= What you have to do =
Transcribe the data that follows without changing a word, and omit the pictures.

*** Supplied data Section Begins ***

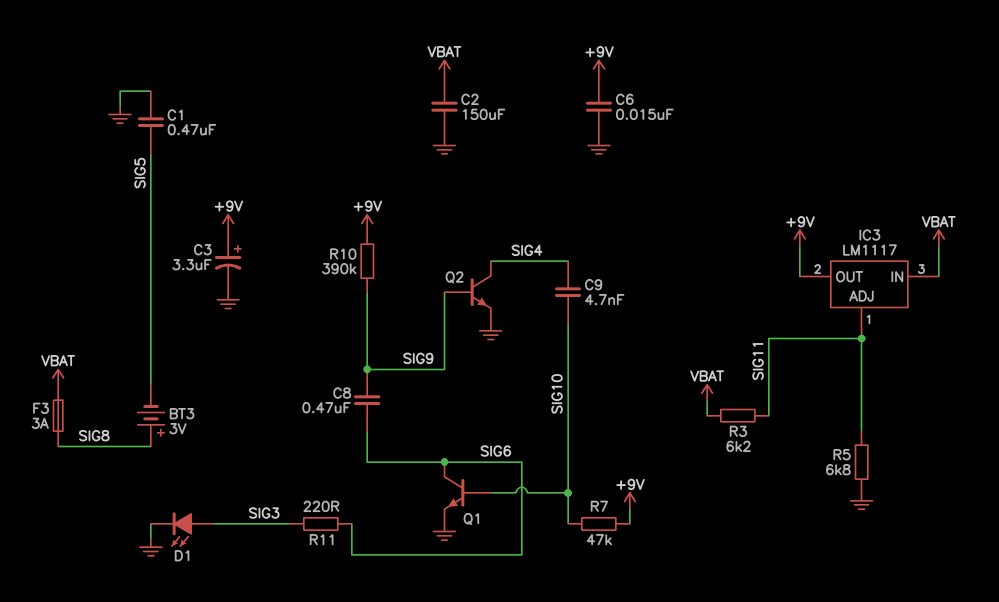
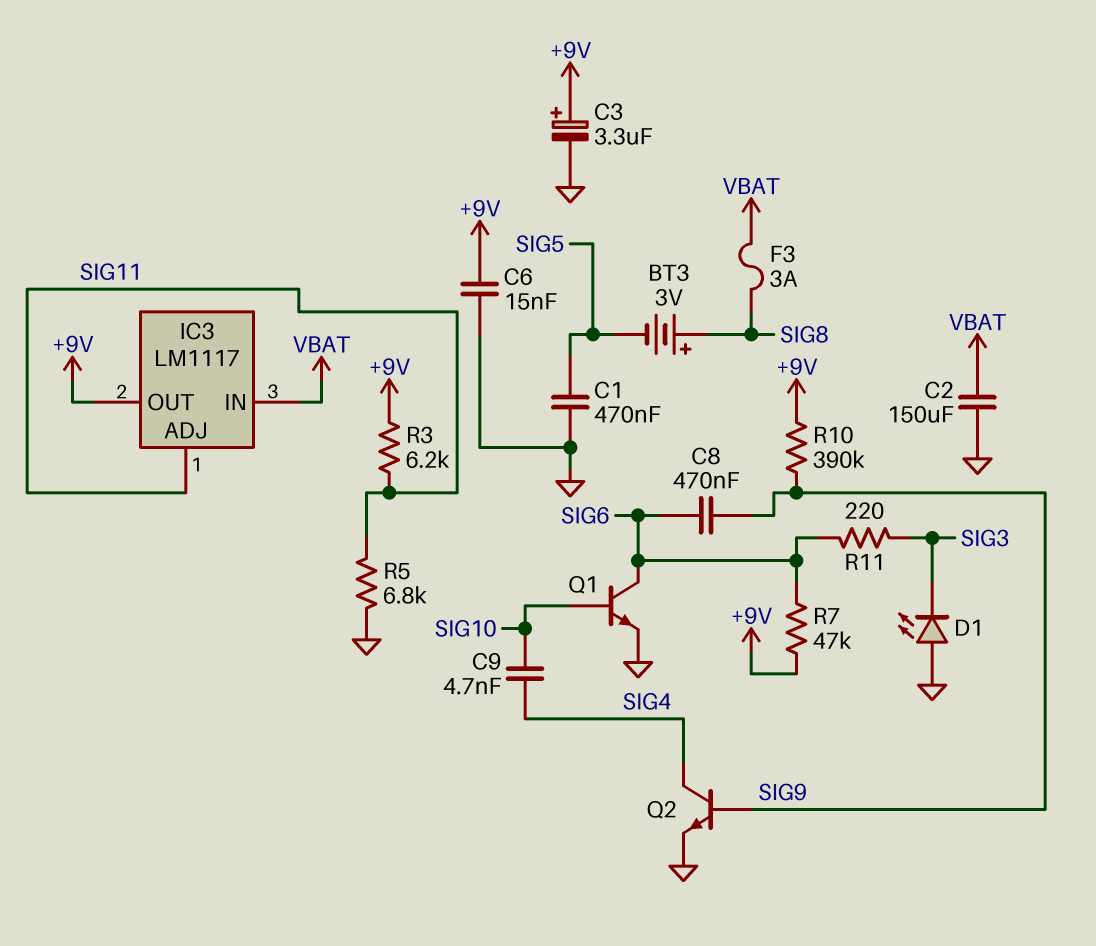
D1: LED (A SIG3, K GND) -> LED (A GND, K SIG3)
R3: 6.2k (SIG11, VBAT) -> 6.2k (+9V, SIG11)
R7: 47k (+9V, SIG10) -> 47k (+9V, SIG6)

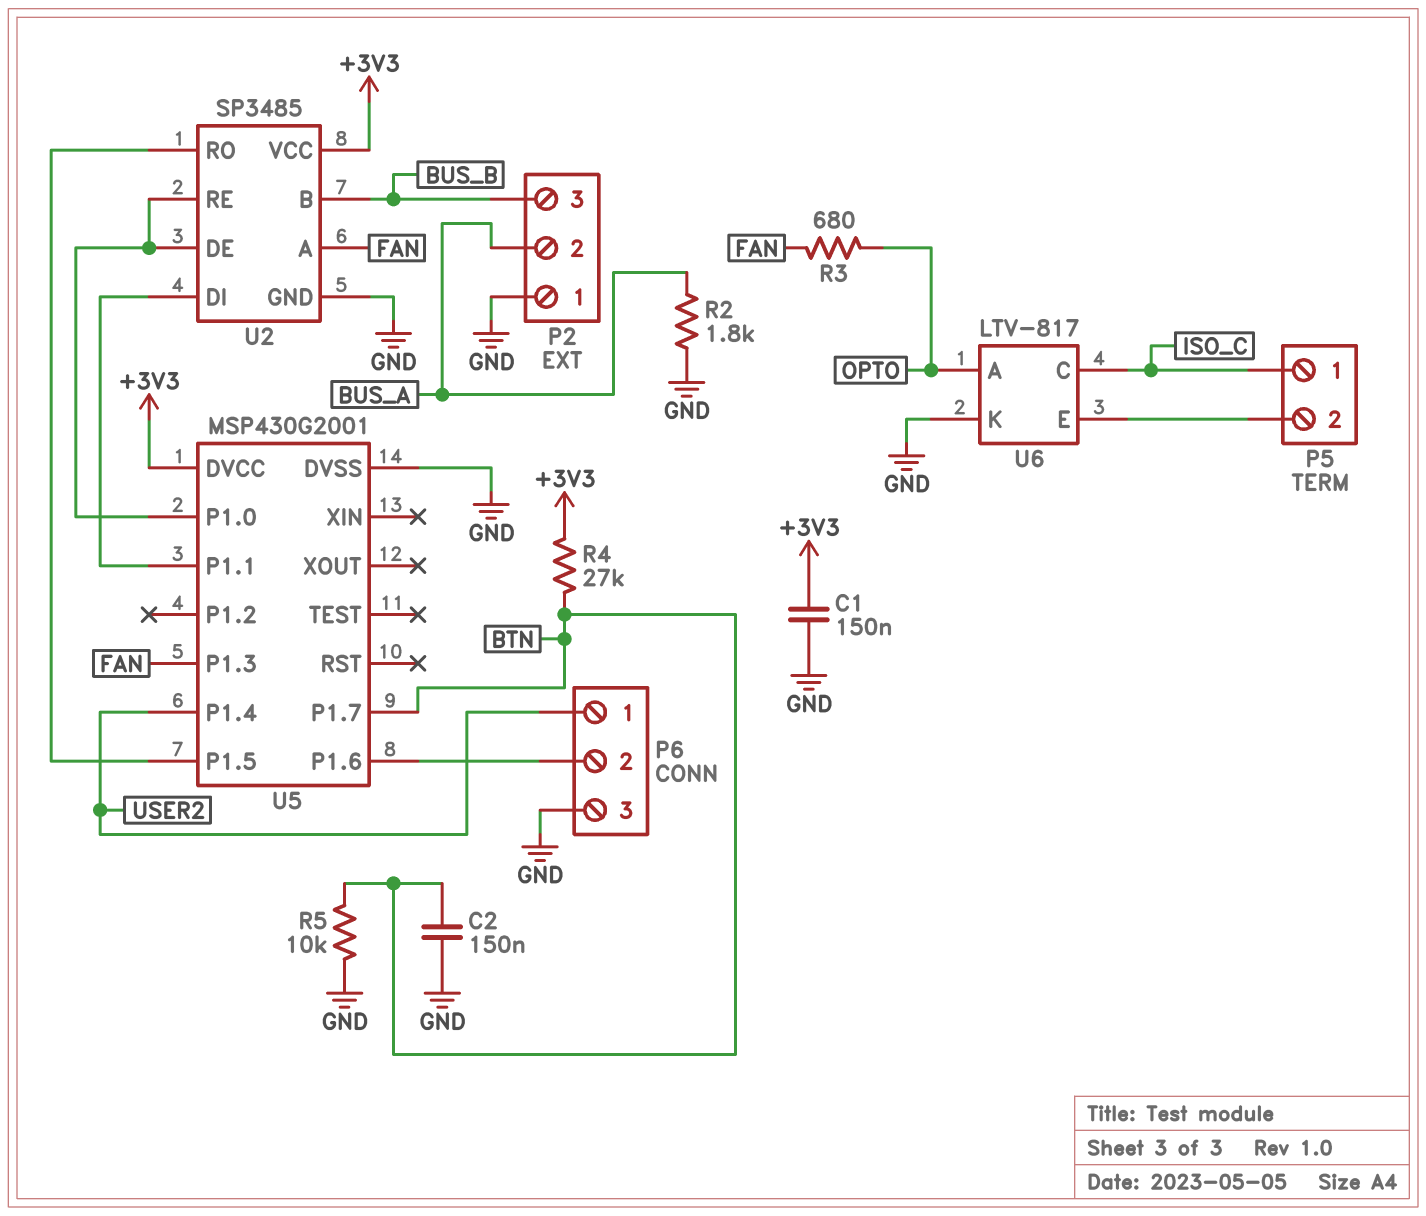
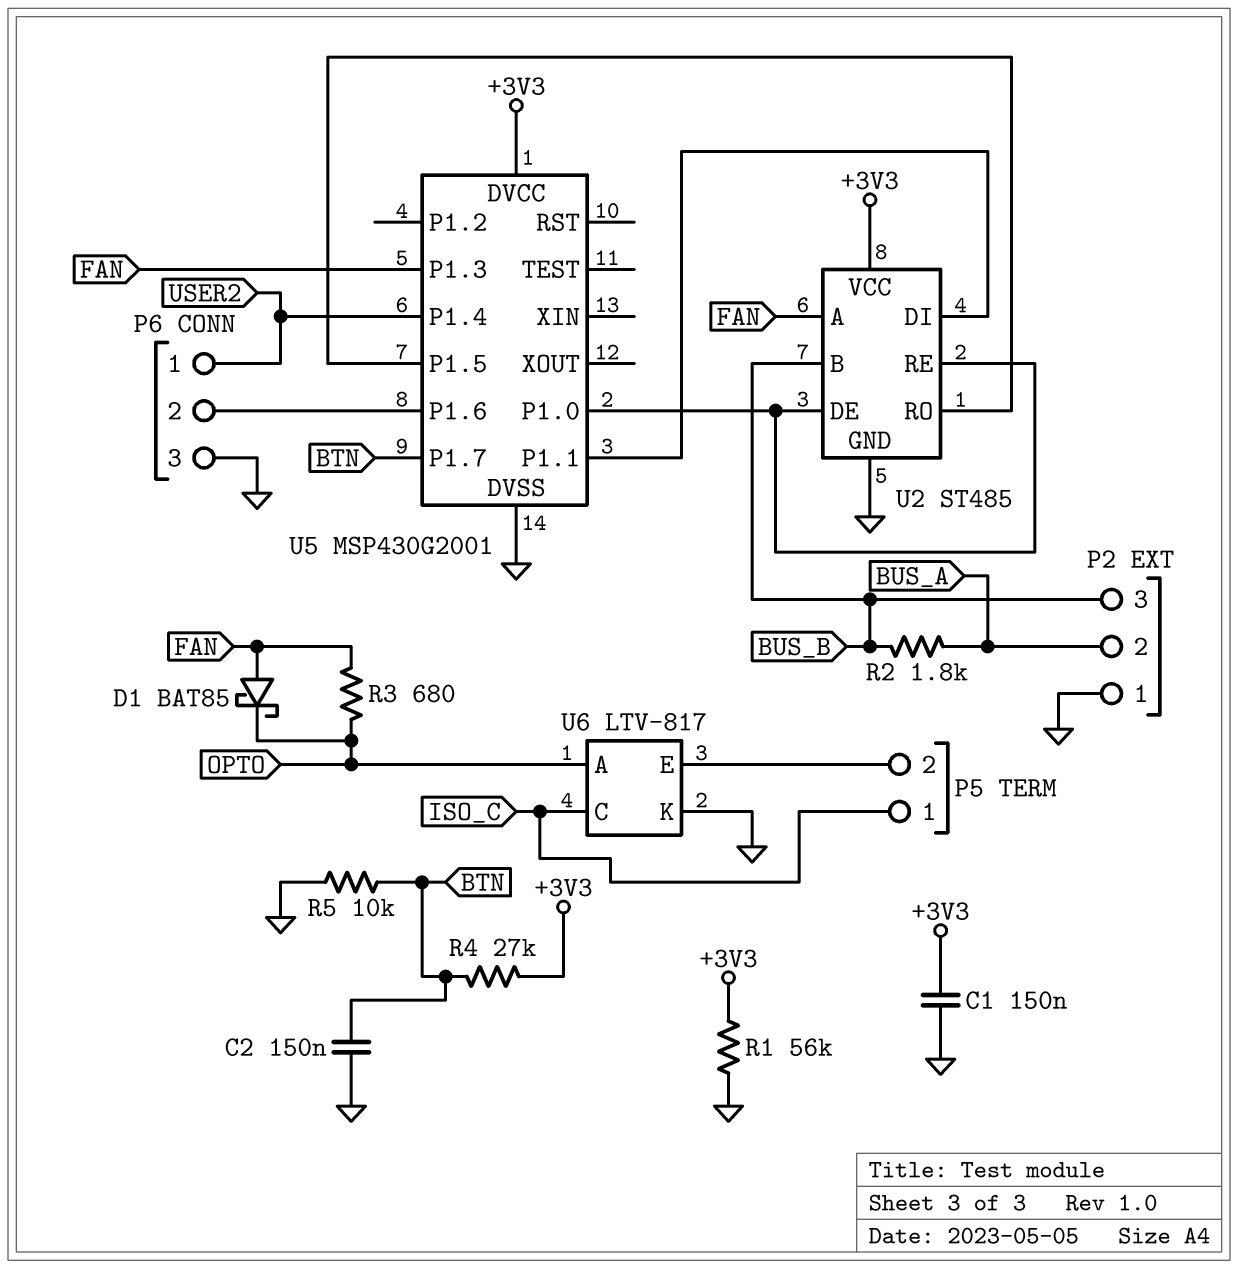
D1: none -> schottky BAT85 (A FAN, K OPTO)
R1: none -> 56k (+3V3, GND)
R2: 1.8k (BUS_A, GND) -> 1.8k (BUS_A, BUS_B)
U2: SP3485 -> ST485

*** Supplied data Section Ends ***

= Written response =
D1: LED (A SIG3, K GND) -> LED (A GND, K SIG3)
R3: 6.2k (SIG11, VBAT) -> 6.2k (+9V, SIG11)
R7: 47k (+9V, SIG10) -> 47k (+9V, SIG6)

D1: none -> schottky BAT85 (A FAN, K OPTO)
R1: none -> 56k (+3V3, GND)
R2: 1.8k (BUS_A, GND) -> 1.8k (BUS_A, BUS_B)
U2: SP3485 -> ST485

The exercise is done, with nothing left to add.